_任务详情_
统计下方列表中含有字符串“shortInstrumentName”的行数，只写出该数字。

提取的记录

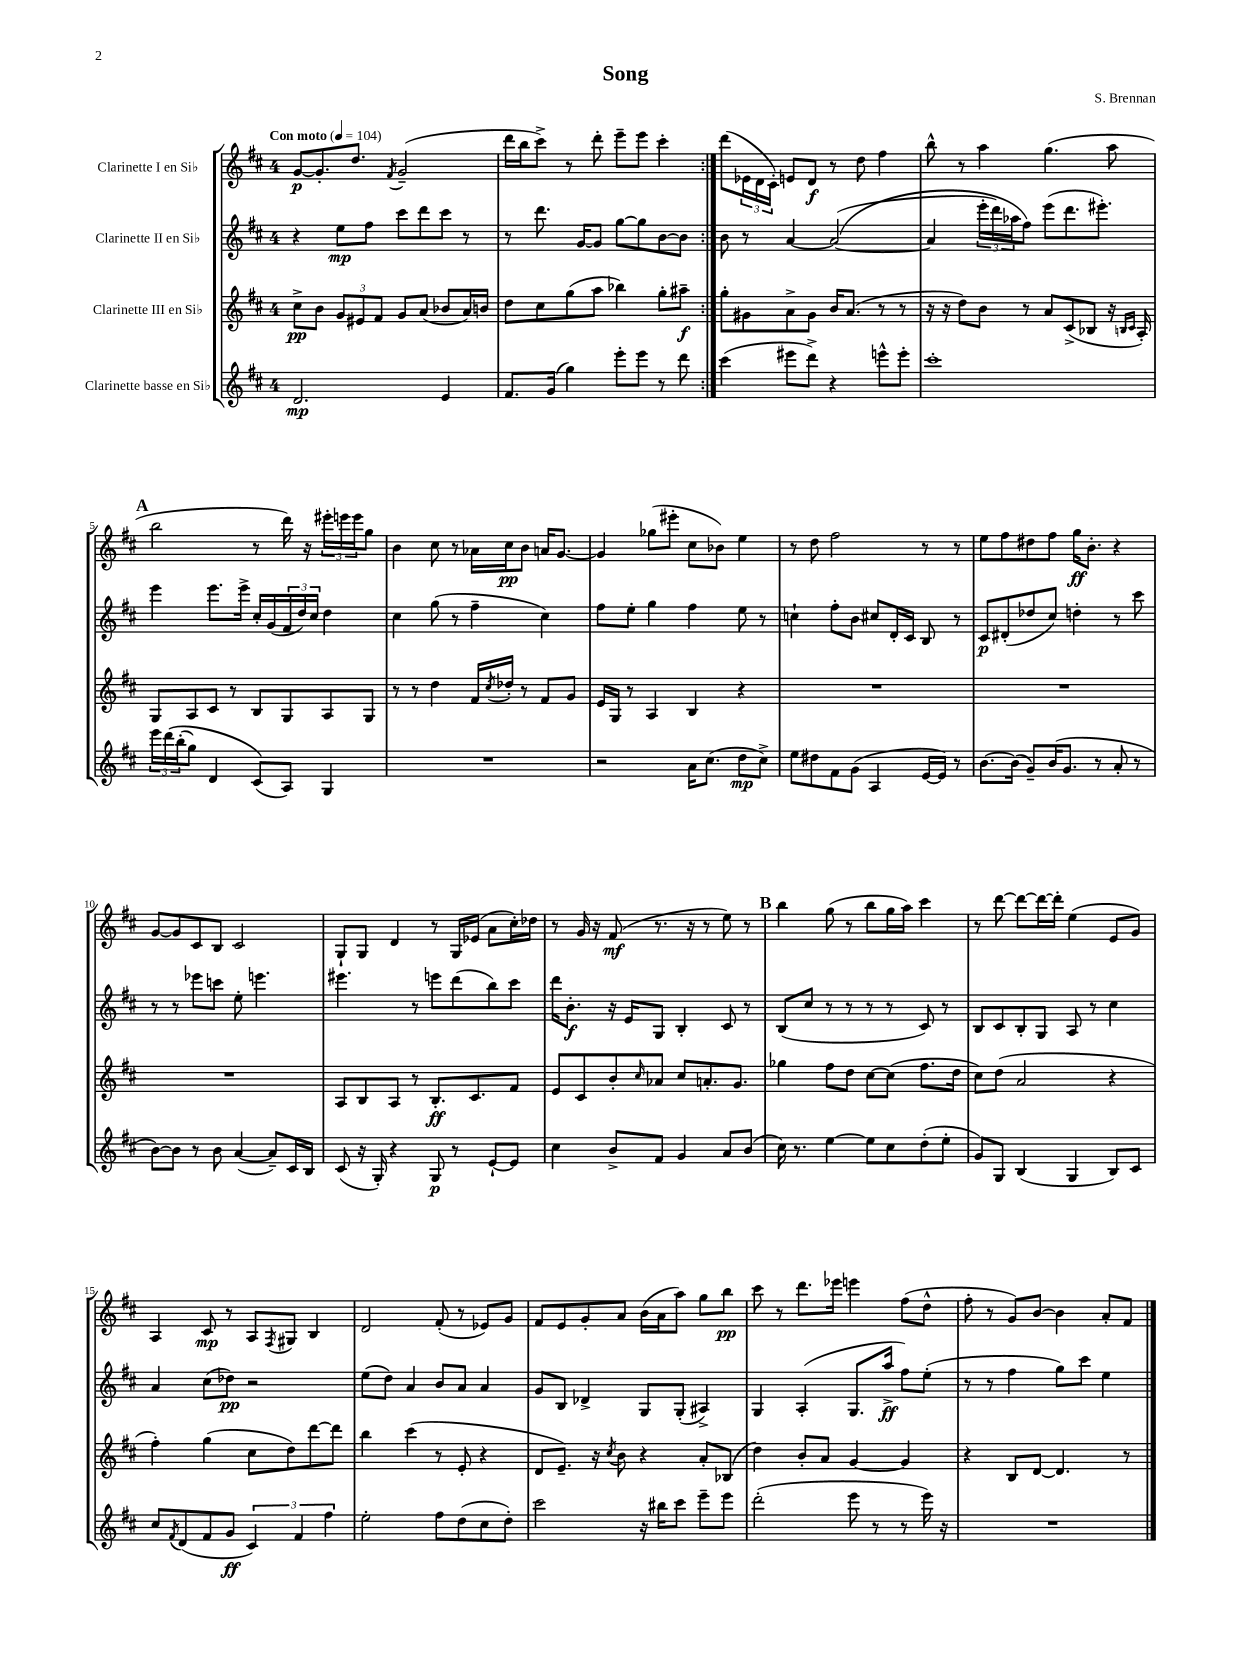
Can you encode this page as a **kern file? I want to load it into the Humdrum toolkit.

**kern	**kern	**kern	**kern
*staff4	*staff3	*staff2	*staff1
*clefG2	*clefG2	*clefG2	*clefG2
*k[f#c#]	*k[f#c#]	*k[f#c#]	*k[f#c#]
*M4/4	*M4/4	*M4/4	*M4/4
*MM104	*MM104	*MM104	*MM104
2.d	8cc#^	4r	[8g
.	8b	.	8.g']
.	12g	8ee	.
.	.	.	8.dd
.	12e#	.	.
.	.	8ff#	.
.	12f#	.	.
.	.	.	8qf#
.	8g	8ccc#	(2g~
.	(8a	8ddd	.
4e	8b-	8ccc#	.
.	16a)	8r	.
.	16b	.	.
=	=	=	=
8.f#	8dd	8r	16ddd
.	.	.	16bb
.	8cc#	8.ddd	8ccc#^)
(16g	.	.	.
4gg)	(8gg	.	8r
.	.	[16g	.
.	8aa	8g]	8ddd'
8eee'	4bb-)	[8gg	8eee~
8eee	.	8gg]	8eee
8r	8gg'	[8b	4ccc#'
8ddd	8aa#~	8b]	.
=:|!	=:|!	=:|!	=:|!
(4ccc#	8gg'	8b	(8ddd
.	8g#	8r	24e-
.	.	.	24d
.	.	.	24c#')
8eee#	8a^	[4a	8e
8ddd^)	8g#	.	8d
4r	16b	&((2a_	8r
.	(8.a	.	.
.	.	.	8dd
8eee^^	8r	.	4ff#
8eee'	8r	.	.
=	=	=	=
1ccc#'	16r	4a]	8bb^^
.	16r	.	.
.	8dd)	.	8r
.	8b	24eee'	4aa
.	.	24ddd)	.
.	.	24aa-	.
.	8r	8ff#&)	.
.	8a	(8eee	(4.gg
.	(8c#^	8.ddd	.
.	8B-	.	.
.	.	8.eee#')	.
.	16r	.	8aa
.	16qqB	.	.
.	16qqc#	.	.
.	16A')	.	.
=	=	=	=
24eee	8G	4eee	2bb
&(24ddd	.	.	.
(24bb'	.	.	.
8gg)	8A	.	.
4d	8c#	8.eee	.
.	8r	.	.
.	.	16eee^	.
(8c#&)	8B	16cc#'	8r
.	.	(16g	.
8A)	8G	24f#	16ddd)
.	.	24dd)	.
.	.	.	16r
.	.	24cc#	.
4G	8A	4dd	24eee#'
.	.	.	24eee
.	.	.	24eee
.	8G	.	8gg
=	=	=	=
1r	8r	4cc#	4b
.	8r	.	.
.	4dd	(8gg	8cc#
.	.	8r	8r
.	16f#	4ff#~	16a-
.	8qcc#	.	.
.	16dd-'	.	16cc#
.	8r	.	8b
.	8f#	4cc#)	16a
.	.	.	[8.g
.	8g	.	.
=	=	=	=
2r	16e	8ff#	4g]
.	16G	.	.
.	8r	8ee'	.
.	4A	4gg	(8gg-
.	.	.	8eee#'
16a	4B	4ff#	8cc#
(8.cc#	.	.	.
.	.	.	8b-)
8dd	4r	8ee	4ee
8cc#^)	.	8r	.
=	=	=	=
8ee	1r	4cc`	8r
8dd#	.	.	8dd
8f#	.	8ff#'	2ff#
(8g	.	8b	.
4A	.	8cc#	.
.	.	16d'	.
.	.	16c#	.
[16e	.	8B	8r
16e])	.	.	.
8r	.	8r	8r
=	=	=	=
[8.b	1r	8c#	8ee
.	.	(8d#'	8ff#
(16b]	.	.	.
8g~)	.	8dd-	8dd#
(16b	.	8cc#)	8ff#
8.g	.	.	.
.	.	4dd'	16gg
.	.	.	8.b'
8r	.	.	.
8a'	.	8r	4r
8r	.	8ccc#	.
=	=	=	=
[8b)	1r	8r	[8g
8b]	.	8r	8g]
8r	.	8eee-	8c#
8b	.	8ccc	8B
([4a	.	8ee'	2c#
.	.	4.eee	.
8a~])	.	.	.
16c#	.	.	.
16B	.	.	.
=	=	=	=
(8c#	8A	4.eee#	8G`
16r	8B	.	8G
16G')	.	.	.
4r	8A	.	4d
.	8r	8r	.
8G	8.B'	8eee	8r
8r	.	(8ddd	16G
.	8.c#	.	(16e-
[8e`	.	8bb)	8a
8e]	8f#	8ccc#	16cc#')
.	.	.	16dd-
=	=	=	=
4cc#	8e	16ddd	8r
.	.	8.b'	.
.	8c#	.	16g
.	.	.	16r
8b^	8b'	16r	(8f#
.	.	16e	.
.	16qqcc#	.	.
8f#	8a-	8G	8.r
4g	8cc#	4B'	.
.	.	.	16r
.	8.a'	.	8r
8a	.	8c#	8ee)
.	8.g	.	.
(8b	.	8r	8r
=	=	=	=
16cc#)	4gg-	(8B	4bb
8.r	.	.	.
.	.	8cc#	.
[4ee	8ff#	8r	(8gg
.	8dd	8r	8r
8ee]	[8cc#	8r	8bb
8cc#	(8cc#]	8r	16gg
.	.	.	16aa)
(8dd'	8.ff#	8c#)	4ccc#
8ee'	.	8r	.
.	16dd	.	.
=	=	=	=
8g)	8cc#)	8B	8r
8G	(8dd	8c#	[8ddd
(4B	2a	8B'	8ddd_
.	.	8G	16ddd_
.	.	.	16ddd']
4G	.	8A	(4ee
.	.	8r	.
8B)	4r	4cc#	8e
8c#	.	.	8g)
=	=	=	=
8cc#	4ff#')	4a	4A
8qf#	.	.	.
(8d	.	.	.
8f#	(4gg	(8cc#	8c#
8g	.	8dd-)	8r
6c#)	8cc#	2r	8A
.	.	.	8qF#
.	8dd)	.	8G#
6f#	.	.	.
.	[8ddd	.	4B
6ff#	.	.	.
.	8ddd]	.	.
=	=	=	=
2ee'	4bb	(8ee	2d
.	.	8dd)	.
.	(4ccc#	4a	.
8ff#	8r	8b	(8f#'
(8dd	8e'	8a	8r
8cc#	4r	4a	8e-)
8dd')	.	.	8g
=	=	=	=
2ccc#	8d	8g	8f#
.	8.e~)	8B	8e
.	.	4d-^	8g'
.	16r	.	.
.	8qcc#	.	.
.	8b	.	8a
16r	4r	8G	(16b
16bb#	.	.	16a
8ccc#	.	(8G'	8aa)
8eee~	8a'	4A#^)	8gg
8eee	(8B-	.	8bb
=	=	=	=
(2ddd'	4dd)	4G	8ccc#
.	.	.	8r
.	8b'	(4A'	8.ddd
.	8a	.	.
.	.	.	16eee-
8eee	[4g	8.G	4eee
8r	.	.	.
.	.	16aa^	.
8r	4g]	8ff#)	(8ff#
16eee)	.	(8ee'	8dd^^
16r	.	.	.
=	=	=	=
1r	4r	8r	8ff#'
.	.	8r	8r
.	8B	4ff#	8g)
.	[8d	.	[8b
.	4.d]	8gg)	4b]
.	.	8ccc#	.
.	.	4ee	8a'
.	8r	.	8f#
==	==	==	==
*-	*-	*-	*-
---
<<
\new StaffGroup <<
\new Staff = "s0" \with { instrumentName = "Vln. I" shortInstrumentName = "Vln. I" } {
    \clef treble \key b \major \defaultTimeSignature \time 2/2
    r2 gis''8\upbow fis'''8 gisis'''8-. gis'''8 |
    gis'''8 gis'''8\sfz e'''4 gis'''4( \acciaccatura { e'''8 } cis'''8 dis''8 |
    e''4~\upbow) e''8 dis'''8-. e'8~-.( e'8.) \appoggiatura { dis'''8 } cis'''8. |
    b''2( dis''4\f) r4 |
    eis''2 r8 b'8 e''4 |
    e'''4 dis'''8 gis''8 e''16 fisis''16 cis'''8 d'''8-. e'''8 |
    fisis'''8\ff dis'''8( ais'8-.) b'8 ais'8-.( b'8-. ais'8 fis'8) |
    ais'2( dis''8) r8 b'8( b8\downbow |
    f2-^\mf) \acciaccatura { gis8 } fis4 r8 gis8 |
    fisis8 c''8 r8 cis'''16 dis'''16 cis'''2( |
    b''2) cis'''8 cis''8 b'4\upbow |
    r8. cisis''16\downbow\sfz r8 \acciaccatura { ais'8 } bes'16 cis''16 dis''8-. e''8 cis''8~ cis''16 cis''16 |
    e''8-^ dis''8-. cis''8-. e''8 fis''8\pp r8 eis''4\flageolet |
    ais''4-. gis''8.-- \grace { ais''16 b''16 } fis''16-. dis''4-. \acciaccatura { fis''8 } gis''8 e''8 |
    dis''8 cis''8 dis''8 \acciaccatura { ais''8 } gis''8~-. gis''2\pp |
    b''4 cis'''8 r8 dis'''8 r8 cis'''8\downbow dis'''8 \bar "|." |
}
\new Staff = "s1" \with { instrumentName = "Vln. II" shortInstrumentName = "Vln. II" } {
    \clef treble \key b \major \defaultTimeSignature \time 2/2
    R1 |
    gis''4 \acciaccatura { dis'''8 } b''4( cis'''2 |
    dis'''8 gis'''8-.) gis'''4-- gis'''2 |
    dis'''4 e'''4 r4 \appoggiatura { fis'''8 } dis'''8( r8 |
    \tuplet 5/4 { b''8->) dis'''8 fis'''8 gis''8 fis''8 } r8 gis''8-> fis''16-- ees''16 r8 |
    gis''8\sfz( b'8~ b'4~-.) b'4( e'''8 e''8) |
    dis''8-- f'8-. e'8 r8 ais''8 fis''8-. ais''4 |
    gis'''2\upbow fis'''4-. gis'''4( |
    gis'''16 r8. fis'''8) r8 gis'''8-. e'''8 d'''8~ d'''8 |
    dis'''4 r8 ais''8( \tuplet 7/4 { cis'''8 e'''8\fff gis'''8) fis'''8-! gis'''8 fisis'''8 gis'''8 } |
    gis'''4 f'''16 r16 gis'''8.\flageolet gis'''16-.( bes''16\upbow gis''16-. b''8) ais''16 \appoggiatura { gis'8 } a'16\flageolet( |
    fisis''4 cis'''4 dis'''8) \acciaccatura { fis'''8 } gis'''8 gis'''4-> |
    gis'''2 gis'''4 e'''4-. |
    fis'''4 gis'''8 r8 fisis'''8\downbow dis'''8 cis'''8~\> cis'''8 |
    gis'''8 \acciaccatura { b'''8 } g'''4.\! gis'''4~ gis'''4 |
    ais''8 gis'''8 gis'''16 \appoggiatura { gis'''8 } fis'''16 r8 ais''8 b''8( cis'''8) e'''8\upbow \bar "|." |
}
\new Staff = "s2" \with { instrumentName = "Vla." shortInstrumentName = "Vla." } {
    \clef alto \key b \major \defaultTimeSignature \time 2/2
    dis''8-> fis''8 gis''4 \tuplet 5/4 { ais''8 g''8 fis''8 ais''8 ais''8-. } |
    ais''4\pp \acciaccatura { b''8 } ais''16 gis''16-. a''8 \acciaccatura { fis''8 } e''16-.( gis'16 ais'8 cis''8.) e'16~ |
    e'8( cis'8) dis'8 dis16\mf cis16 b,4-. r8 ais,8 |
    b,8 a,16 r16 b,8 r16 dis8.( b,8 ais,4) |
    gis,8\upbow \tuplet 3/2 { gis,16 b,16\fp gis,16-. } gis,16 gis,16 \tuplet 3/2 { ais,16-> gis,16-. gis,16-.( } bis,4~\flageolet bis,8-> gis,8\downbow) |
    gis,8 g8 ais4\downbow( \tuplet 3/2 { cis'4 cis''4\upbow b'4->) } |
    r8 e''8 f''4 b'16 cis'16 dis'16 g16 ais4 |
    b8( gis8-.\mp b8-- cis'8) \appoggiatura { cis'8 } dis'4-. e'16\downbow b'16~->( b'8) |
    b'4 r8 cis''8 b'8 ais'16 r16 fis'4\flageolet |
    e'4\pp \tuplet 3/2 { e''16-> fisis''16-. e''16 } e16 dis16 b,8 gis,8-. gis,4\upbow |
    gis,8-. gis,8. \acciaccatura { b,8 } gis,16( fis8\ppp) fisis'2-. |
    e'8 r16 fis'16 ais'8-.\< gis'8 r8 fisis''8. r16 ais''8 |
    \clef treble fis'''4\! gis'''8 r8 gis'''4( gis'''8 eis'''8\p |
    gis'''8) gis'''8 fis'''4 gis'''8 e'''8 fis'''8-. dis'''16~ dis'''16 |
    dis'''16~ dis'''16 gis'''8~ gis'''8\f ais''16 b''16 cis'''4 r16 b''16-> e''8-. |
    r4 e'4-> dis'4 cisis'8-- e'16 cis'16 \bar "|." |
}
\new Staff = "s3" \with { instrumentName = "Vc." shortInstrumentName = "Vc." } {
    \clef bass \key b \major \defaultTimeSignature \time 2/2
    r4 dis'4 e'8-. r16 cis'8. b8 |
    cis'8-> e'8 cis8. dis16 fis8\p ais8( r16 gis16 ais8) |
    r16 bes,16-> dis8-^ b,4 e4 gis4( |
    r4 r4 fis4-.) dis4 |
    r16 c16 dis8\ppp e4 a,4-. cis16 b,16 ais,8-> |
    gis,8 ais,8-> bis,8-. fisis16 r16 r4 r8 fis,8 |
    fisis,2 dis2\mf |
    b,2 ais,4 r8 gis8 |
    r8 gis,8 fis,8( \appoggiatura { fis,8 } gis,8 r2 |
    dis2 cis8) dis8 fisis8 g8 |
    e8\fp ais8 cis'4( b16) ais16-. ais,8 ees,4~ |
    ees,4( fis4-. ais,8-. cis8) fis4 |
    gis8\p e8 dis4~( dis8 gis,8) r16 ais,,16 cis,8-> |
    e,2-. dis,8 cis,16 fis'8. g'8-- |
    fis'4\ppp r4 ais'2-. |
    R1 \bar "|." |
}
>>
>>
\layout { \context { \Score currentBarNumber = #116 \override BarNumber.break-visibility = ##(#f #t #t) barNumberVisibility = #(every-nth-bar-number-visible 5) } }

_书面答复_
4